REQUIRED WORK » Rewrite all of the data below with every occurrence of "Quillstead" swapped for "Quillhaven", and leave everything else untouched.

:::::

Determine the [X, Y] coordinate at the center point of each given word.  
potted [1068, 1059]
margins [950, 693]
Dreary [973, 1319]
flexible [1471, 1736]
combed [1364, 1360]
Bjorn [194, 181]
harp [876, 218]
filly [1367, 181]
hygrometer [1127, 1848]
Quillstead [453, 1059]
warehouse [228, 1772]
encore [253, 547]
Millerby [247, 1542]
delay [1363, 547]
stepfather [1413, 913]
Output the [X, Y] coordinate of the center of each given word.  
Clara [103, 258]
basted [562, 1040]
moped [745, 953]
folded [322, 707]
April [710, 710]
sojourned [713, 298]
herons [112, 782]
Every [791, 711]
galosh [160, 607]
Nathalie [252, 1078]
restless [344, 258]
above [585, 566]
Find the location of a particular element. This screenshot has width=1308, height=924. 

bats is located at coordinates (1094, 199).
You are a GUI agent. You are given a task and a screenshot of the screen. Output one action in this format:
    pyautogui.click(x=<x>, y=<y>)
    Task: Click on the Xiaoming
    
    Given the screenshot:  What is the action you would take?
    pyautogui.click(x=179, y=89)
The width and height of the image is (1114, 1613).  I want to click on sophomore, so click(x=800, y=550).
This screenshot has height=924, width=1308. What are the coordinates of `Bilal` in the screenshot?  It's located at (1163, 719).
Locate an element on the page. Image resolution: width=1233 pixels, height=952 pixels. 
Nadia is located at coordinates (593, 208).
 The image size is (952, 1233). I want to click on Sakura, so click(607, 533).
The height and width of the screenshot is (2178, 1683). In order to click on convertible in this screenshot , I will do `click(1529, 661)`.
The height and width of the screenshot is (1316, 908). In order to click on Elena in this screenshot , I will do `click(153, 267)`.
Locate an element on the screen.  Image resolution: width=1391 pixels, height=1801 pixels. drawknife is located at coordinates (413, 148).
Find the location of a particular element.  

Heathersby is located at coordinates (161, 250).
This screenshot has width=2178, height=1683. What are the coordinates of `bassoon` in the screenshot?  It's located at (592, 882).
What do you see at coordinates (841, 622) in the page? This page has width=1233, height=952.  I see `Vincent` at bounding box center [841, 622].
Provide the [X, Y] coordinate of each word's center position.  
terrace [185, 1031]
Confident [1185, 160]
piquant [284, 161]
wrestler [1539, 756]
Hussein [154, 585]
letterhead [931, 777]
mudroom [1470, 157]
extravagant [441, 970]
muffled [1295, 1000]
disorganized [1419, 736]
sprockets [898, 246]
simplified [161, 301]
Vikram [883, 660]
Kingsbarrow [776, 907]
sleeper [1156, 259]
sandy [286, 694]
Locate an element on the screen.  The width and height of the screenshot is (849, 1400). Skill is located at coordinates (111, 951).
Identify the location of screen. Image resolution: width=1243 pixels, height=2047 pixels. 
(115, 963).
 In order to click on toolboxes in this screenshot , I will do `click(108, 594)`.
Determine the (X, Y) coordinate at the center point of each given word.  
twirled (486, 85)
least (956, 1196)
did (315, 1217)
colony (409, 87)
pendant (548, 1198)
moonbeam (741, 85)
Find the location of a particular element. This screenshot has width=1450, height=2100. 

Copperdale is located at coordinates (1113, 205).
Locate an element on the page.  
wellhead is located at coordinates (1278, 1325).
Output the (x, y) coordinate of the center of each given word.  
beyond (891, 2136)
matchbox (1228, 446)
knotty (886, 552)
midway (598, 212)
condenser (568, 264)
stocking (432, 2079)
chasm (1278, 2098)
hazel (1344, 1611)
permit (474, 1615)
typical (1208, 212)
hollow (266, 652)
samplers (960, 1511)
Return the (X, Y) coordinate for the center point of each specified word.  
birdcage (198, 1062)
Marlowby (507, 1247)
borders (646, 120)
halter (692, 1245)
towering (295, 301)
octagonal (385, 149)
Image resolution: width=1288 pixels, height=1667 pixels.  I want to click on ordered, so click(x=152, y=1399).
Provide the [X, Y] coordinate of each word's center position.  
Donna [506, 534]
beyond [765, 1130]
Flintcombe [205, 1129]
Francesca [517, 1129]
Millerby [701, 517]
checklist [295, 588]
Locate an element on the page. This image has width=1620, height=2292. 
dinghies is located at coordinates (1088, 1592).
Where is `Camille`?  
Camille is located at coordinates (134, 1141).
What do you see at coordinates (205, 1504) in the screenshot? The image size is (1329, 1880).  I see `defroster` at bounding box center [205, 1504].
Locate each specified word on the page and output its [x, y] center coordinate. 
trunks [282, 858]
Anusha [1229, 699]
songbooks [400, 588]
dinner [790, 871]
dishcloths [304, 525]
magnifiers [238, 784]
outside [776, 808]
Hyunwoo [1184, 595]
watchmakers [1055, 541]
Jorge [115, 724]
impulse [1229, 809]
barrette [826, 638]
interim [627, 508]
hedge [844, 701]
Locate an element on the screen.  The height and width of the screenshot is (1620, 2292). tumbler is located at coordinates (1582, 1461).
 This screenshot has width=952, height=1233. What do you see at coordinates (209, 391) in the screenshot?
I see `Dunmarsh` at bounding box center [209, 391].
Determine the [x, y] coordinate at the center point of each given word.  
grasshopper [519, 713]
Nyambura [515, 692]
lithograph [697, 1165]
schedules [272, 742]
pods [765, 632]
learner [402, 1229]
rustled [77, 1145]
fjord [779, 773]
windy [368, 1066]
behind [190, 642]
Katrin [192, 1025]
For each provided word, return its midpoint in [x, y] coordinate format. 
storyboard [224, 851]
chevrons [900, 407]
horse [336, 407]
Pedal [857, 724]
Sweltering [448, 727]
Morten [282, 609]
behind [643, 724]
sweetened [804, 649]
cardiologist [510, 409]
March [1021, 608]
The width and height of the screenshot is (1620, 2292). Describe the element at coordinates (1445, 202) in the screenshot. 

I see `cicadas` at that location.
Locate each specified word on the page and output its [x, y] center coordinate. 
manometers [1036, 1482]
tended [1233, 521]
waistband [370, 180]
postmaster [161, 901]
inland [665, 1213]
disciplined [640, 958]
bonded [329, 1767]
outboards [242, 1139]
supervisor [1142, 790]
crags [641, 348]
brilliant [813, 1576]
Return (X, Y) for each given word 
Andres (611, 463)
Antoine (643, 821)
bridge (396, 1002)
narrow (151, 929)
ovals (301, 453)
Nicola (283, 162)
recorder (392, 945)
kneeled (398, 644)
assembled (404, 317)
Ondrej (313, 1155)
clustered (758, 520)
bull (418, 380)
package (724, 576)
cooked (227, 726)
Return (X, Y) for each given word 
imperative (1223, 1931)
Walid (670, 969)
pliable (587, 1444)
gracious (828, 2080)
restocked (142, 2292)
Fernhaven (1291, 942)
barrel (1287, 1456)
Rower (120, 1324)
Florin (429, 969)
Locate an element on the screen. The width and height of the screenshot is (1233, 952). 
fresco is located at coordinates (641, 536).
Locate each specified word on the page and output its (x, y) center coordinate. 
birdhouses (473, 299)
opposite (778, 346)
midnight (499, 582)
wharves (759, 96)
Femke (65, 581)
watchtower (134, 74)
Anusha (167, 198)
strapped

:::::

SOLUTION FOR THIS EXERCISE »
Determine the [X, Y] coordinate at the center point of each given word.  
potted [1068, 1059]
margins [950, 693]
Dreary [973, 1319]
flexible [1471, 1736]
combed [1364, 1360]
Bjorn [194, 181]
harp [876, 218]
filly [1367, 181]
hygrometer [1127, 1848]
Quillhaven [453, 1059]
warehouse [228, 1772]
encore [253, 547]
Millerby [247, 1542]
delay [1363, 547]
stepfather [1413, 913]
Output the [X, Y] coordinate of the center of each given word.  
Clara [103, 258]
basted [562, 1040]
moped [745, 953]
folded [322, 707]
April [710, 710]
sojourned [713, 298]
herons [112, 782]
Every [791, 711]
galosh [160, 607]
Nathalie [252, 1078]
restless [344, 258]
above [585, 566]
Find the location of a particular element. This screenshot has width=1308, height=924. 

bats is located at coordinates (1094, 199).
You are a GUI agent. You are given a task and a screenshot of the screen. Output one action in this format:
    pyautogui.click(x=<x>, y=<y>)
    Task: Click on the Xiaoming
    
    Given the screenshot:  What is the action you would take?
    pyautogui.click(x=179, y=89)
The width and height of the image is (1114, 1613).  I want to click on sophomore, so click(x=800, y=550).
This screenshot has height=924, width=1308. What are the coordinates of `Bilal` in the screenshot?  It's located at (1163, 719).
Locate an element on the page. Image resolution: width=1233 pixels, height=952 pixels. 
Nadia is located at coordinates (593, 208).
 The image size is (952, 1233). I want to click on Sakura, so click(607, 533).
The height and width of the screenshot is (2178, 1683). In order to click on convertible in this screenshot , I will do `click(1529, 661)`.
The height and width of the screenshot is (1316, 908). In order to click on Elena in this screenshot , I will do `click(153, 267)`.
Locate an element on the screen.  Image resolution: width=1391 pixels, height=1801 pixels. drawknife is located at coordinates (413, 148).
Find the location of a particular element.  

Heathersby is located at coordinates (161, 250).
This screenshot has width=2178, height=1683. What are the coordinates of `bassoon` in the screenshot?  It's located at (592, 882).
What do you see at coordinates (841, 622) in the page? This page has width=1233, height=952.  I see `Vincent` at bounding box center [841, 622].
Provide the [X, Y] coordinate of each word's center position.  
terrace [185, 1031]
Confident [1185, 160]
piquant [284, 161]
wrestler [1539, 756]
Hussein [154, 585]
letterhead [931, 777]
mudroom [1470, 157]
extravagant [441, 970]
muffled [1295, 1000]
disorganized [1419, 736]
sprockets [898, 246]
simplified [161, 301]
Vikram [883, 660]
Kingsbarrow [776, 907]
sleeper [1156, 259]
sandy [286, 694]
Locate an element on the screen.  The width and height of the screenshot is (849, 1400). Skill is located at coordinates (111, 951).
Identify the location of screen. Image resolution: width=1243 pixels, height=2047 pixels. 
(115, 963).
 In order to click on toolboxes in this screenshot , I will do `click(108, 594)`.
Determine the (X, Y) coordinate at the center point of each given word.  
twirled (486, 85)
least (956, 1196)
did (315, 1217)
colony (409, 87)
pendant (548, 1198)
moonbeam (741, 85)
Find the location of a particular element. This screenshot has width=1450, height=2100. 

Copperdale is located at coordinates (1113, 205).
Locate an element on the page.  
wellhead is located at coordinates (1278, 1325).
Output the (x, y) coordinate of the center of each given word.  
beyond (891, 2136)
matchbox (1228, 446)
knotty (886, 552)
midway (598, 212)
condenser (568, 264)
stocking (432, 2079)
chasm (1278, 2098)
hazel (1344, 1611)
permit (474, 1615)
typical (1208, 212)
hollow (266, 652)
samplers (960, 1511)
Return the (X, Y) coordinate for the center point of each specified word.  
birdcage (198, 1062)
Marlowby (507, 1247)
borders (646, 120)
halter (692, 1245)
towering (295, 301)
octagonal (385, 149)
Image resolution: width=1288 pixels, height=1667 pixels.  I want to click on ordered, so click(x=152, y=1399).
Provide the [X, Y] coordinate of each word's center position.  
Donna [506, 534]
beyond [765, 1130]
Flintcombe [205, 1129]
Francesca [517, 1129]
Millerby [701, 517]
checklist [295, 588]
Locate an element on the page. This image has width=1620, height=2292. 
dinghies is located at coordinates (1088, 1592).
Where is `Camille`?  
Camille is located at coordinates (134, 1141).
What do you see at coordinates (205, 1504) in the screenshot? The image size is (1329, 1880).  I see `defroster` at bounding box center [205, 1504].
Locate each specified word on the page and output its [x, y] center coordinate. 
trunks [282, 858]
Anusha [1229, 699]
songbooks [400, 588]
dinner [790, 871]
dishcloths [304, 525]
magnifiers [238, 784]
outside [776, 808]
Hyunwoo [1184, 595]
watchmakers [1055, 541]
Jorge [115, 724]
impulse [1229, 809]
barrette [826, 638]
interim [627, 508]
hedge [844, 701]
Locate an element on the screen.  The height and width of the screenshot is (1620, 2292). tumbler is located at coordinates (1582, 1461).
 This screenshot has width=952, height=1233. What do you see at coordinates (209, 391) in the screenshot?
I see `Dunmarsh` at bounding box center [209, 391].
Determine the [x, y] coordinate at the center point of each given word.  
grasshopper [519, 713]
Nyambura [515, 692]
lithograph [697, 1165]
schedules [272, 742]
pods [765, 632]
learner [402, 1229]
rustled [77, 1145]
fjord [779, 773]
windy [368, 1066]
behind [190, 642]
Katrin [192, 1025]
For each provided word, return its midpoint in [x, y] coordinate format. 
storyboard [224, 851]
chevrons [900, 407]
horse [336, 407]
Pedal [857, 724]
Sweltering [448, 727]
Morten [282, 609]
behind [643, 724]
sweetened [804, 649]
cardiologist [510, 409]
March [1021, 608]
The width and height of the screenshot is (1620, 2292). Describe the element at coordinates (1445, 202) in the screenshot. 

I see `cicadas` at that location.
Locate each specified word on the page and output its [x, y] center coordinate. 
manometers [1036, 1482]
tended [1233, 521]
waistband [370, 180]
postmaster [161, 901]
inland [665, 1213]
disciplined [640, 958]
bonded [329, 1767]
outboards [242, 1139]
supervisor [1142, 790]
crags [641, 348]
brilliant [813, 1576]
Return (X, Y) for each given word 
Andres (611, 463)
Antoine (643, 821)
bridge (396, 1002)
narrow (151, 929)
ovals (301, 453)
Nicola (283, 162)
recorder (392, 945)
kneeled (398, 644)
assembled (404, 317)
Ondrej (313, 1155)
clustered (758, 520)
bull (418, 380)
package (724, 576)
cooked (227, 726)
Return (X, Y) for each given word 
imperative (1223, 1931)
Walid (670, 969)
pliable (587, 1444)
gracious (828, 2080)
restocked (142, 2292)
Fernhaven (1291, 942)
barrel (1287, 1456)
Rower (120, 1324)
Florin (429, 969)
Locate an element on the screen. The width and height of the screenshot is (1233, 952). 
fresco is located at coordinates (641, 536).
Locate each specified word on the page and output its (x, y) center coordinate. 
birdhouses (473, 299)
opposite (778, 346)
midnight (499, 582)
wharves (759, 96)
Femke (65, 581)
watchtower (134, 74)
Anusha (167, 198)
strapped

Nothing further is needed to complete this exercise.